* EXERCISE AIM *
Only the lines that include "MATRIX" should be copied from the data below.

Start of PROVIDED DATA

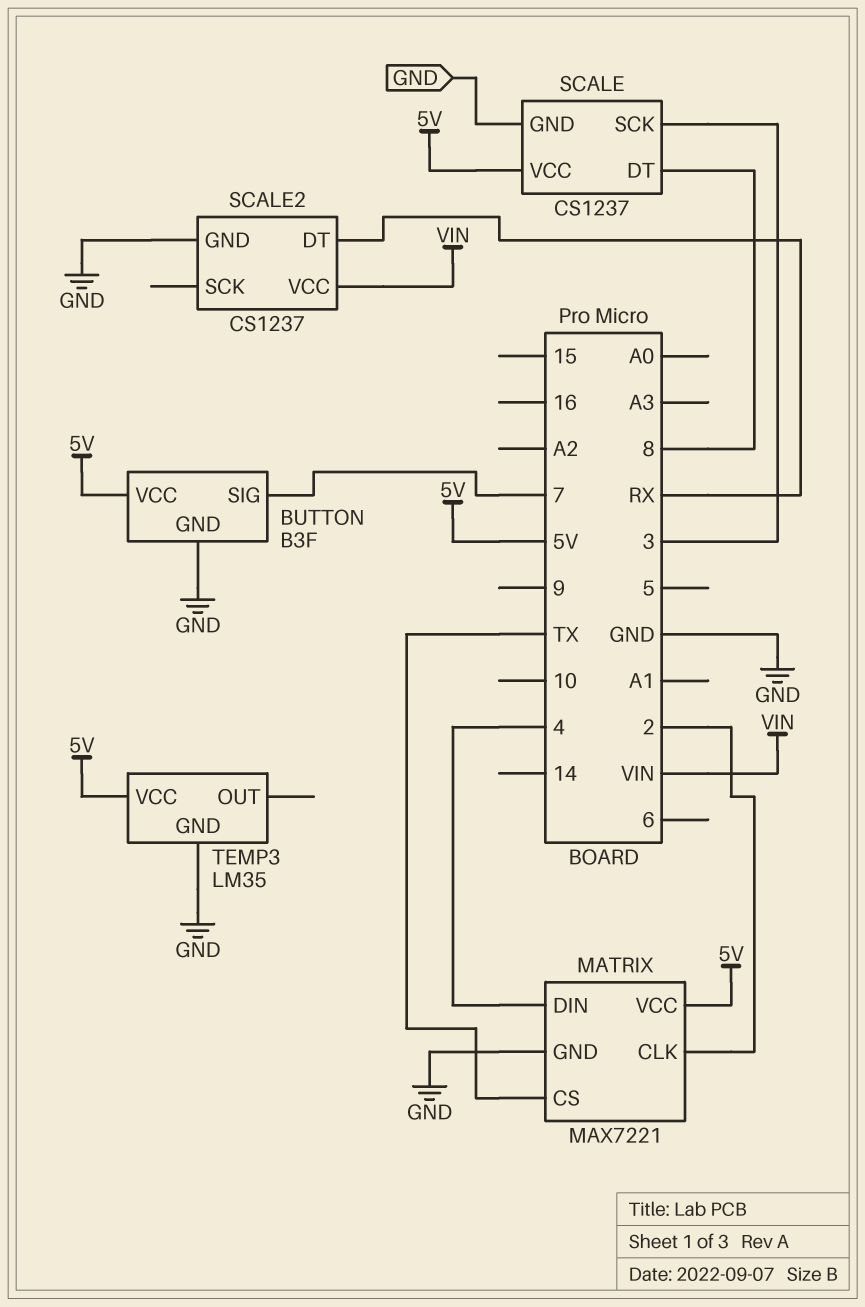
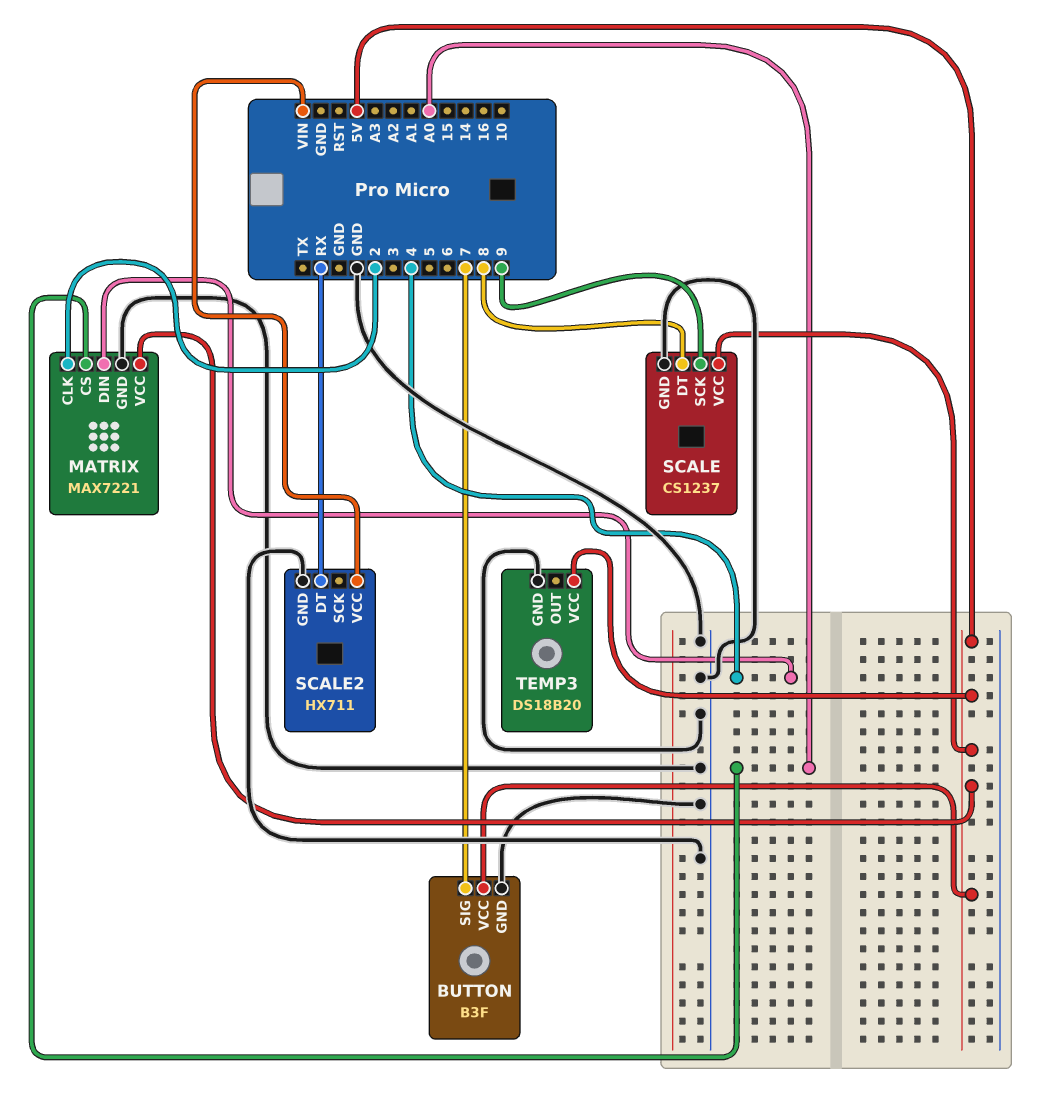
MATRIX pin CS: TX -> A0
SCALE pin SCK: 3 -> 9
SCALE2: CS1237 -> HX711
TEMP3: LM35 -> DS18B20

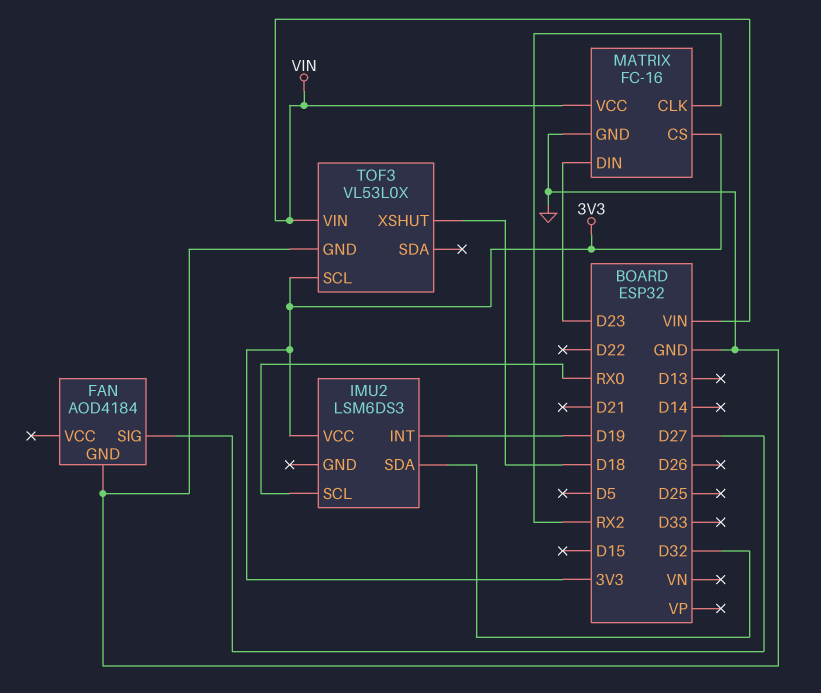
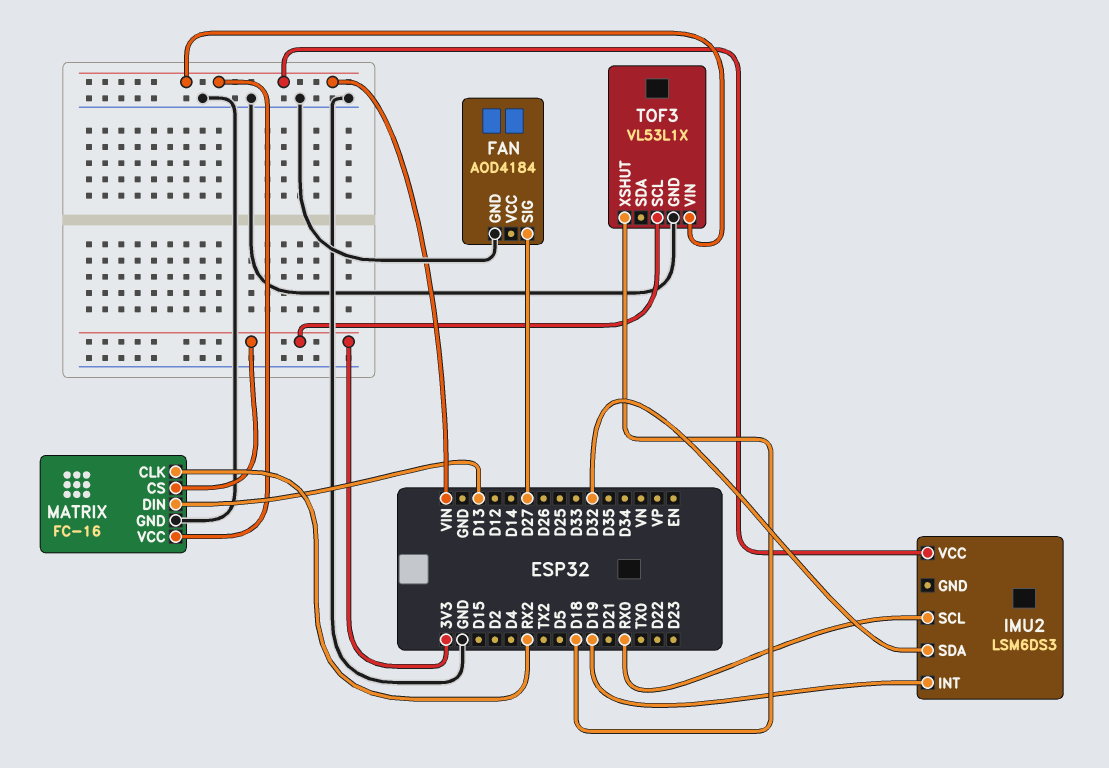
IMU2 pin VCC: 3V3 -> VIN
MATRIX pin DIN: D23 -> D13
TOF3: VL53L0X -> VL53L1X

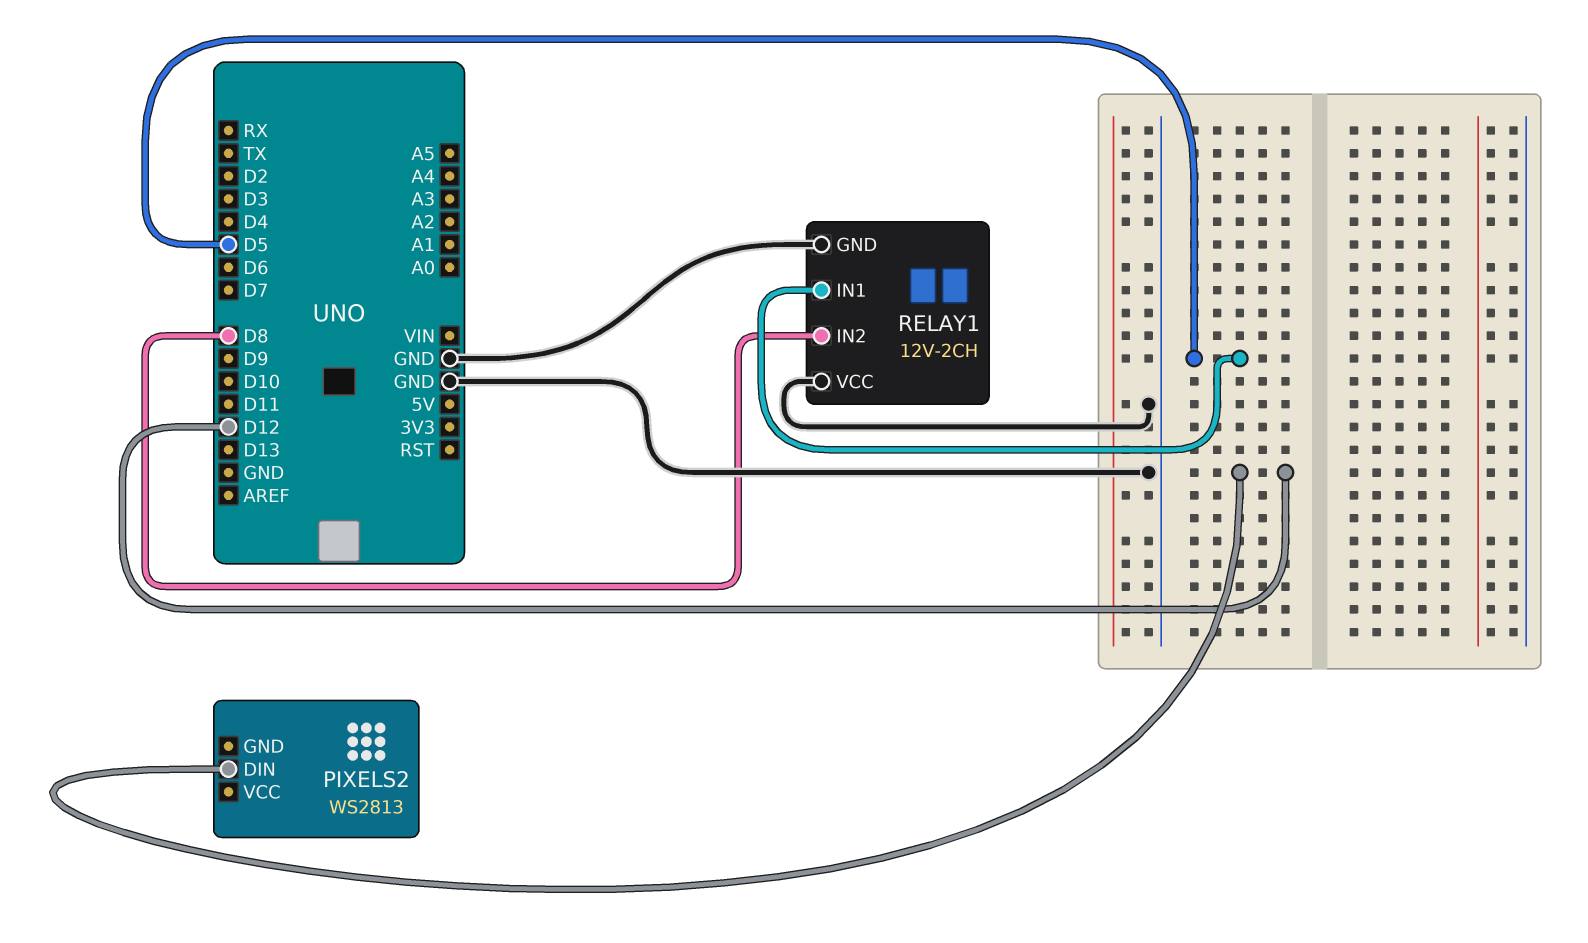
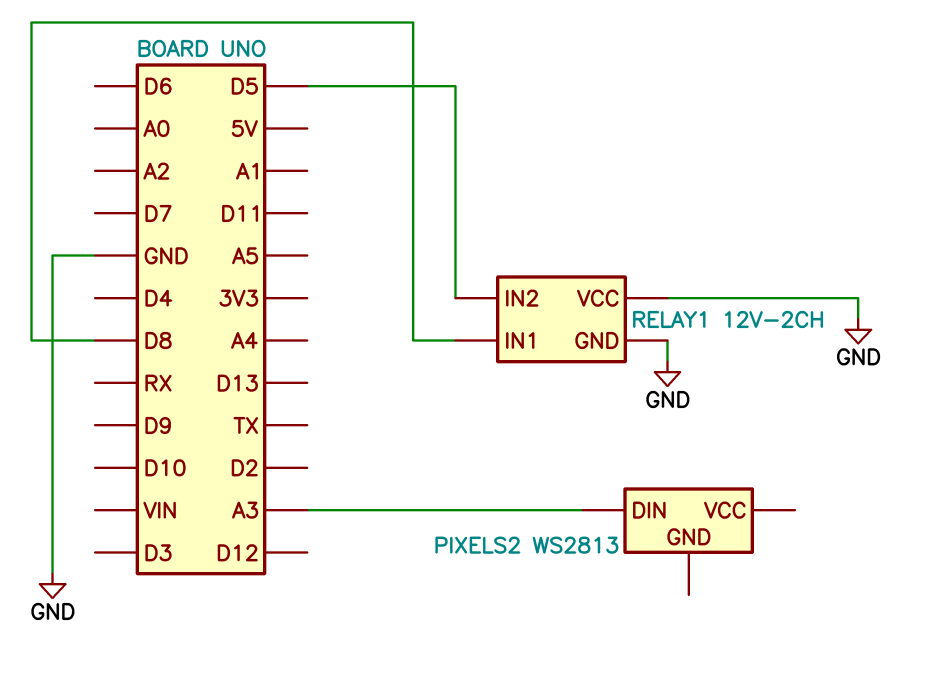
PIXELS2 pin DIN: D12 -> A3
RELAY1 pin IN1: D5 -> D8
RELAY1 pin IN2: D8 -> D5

End of PROVIDED DATA

* SOLUTION TO THIS TASK *
MATRIX pin CS: TX -> A0
MATRIX pin DIN: D23 -> D13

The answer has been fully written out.